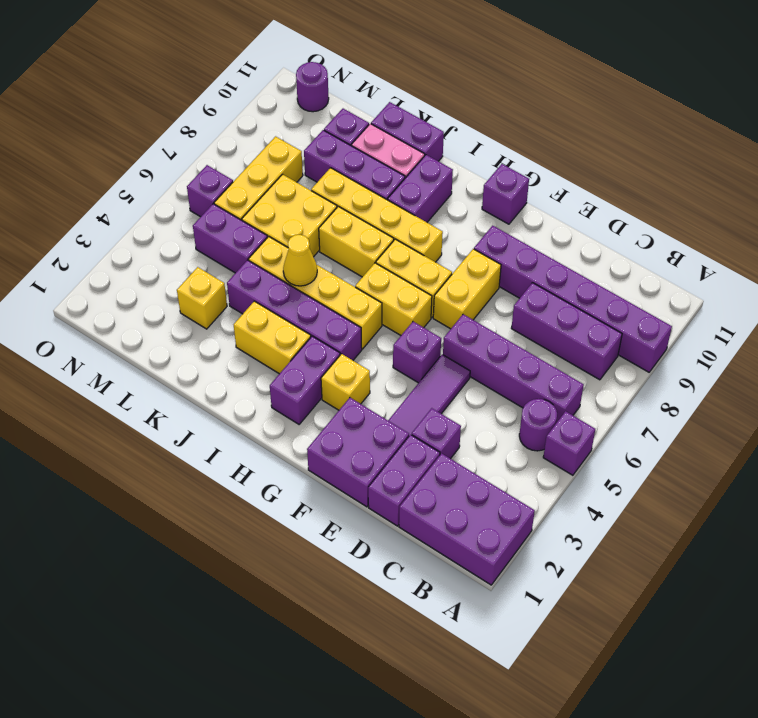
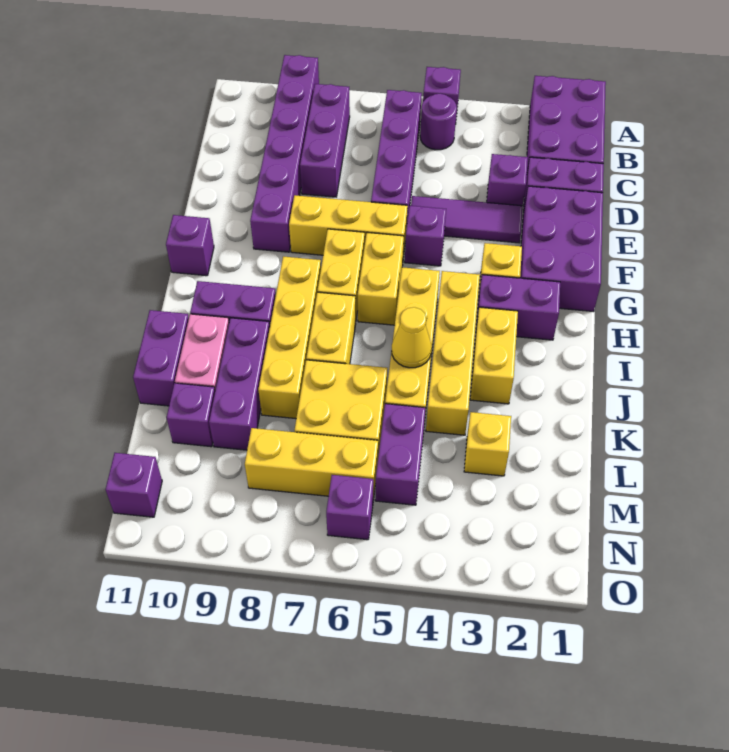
purple brick E1:F2 level 1 -> purple brick E1:G2 level 1
yellow brick F7:F8 level 1 -> yellow brick F6:F8 level 1
purple brick H4:K4 level 1 -> yellow brick H4:K4 level 1
purple round brick N11 level 1 -> purple brick N11 level 1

:: Instructions to follow ::
Give the listing above again word for word, without its pictures.

:: Task output ::
purple brick E1:F2 level 1 -> purple brick E1:G2 level 1
yellow brick F7:F8 level 1 -> yellow brick F6:F8 level 1
purple brick H4:K4 level 1 -> yellow brick H4:K4 level 1
purple round brick N11 level 1 -> purple brick N11 level 1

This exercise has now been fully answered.